» **Task**
Looking at the listing below, retype exactly the lines starting at the one containing "none -> black brick B1:D1 level 2" and ending at the one containing "grey round brick D7 level 1 -> none", both included, and nothing else.

(Exercise materials begins)

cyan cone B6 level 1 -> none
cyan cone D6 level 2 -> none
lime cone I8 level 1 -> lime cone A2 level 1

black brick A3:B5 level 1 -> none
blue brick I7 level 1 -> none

(Exercise materials ends)
(Exercise materials begins)

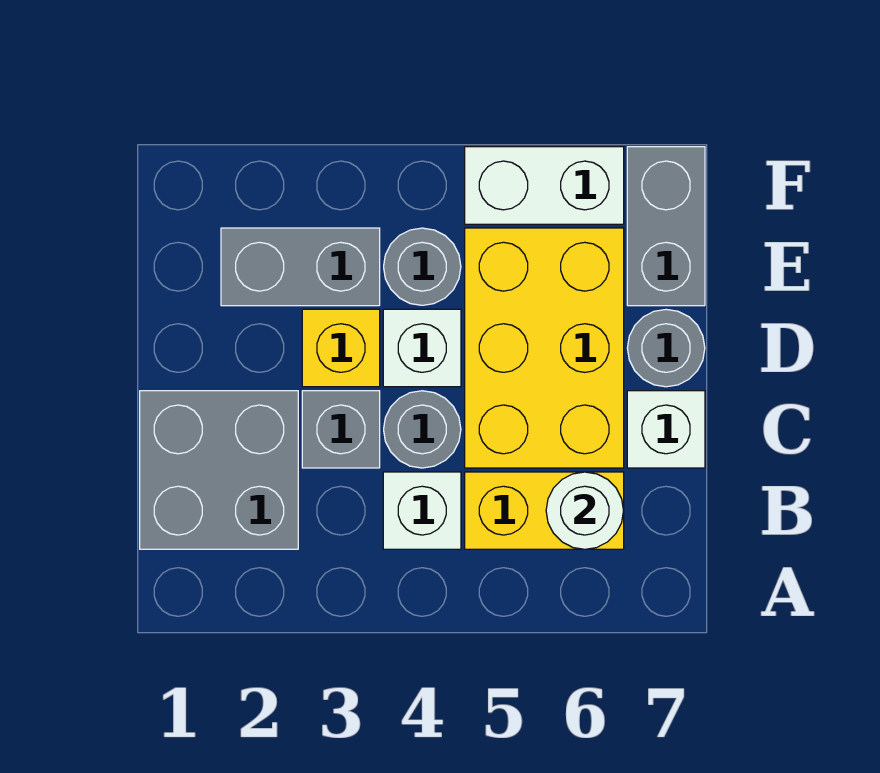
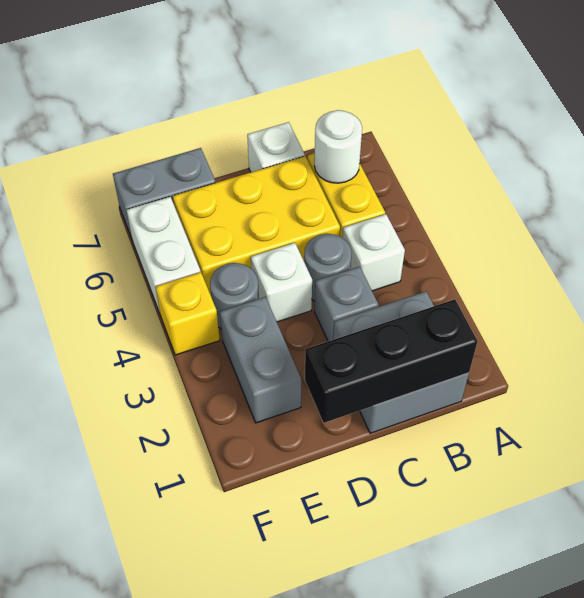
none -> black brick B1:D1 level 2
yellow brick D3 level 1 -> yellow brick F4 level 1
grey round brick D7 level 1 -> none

(Exercise materials ends)
(Exercise materials begins)

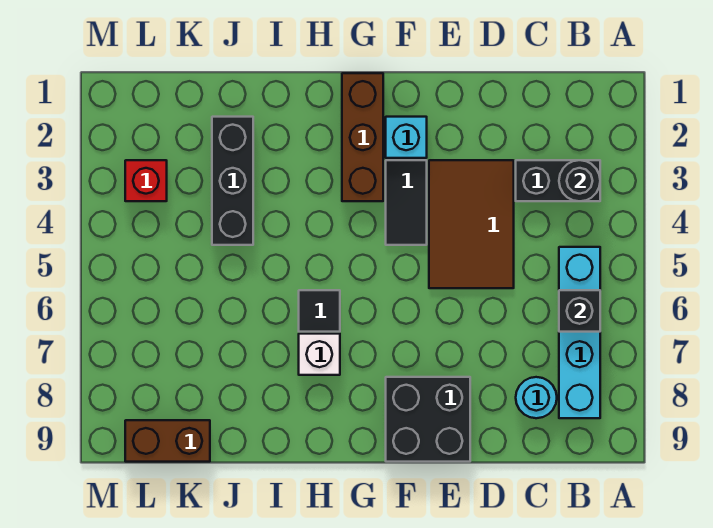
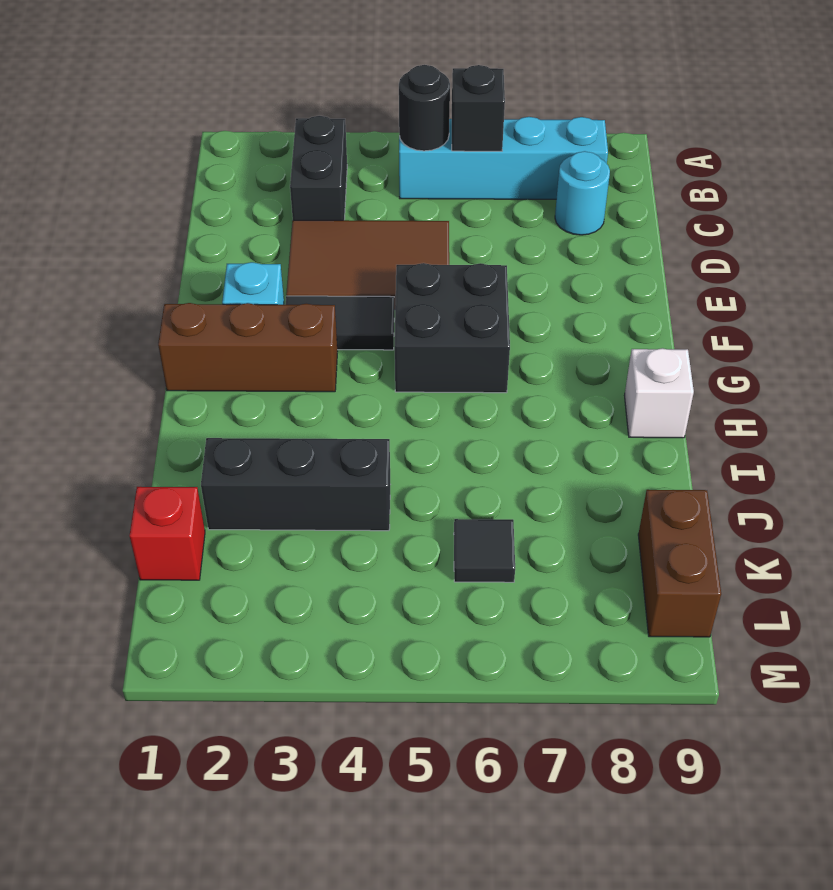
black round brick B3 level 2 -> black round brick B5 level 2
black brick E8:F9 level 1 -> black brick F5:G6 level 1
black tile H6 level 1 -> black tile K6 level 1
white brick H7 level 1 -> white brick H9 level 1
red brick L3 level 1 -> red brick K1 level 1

(Exercise materials ends)

» **Written reply**
none -> black brick B1:D1 level 2
yellow brick D3 level 1 -> yellow brick F4 level 1
grey round brick D7 level 1 -> none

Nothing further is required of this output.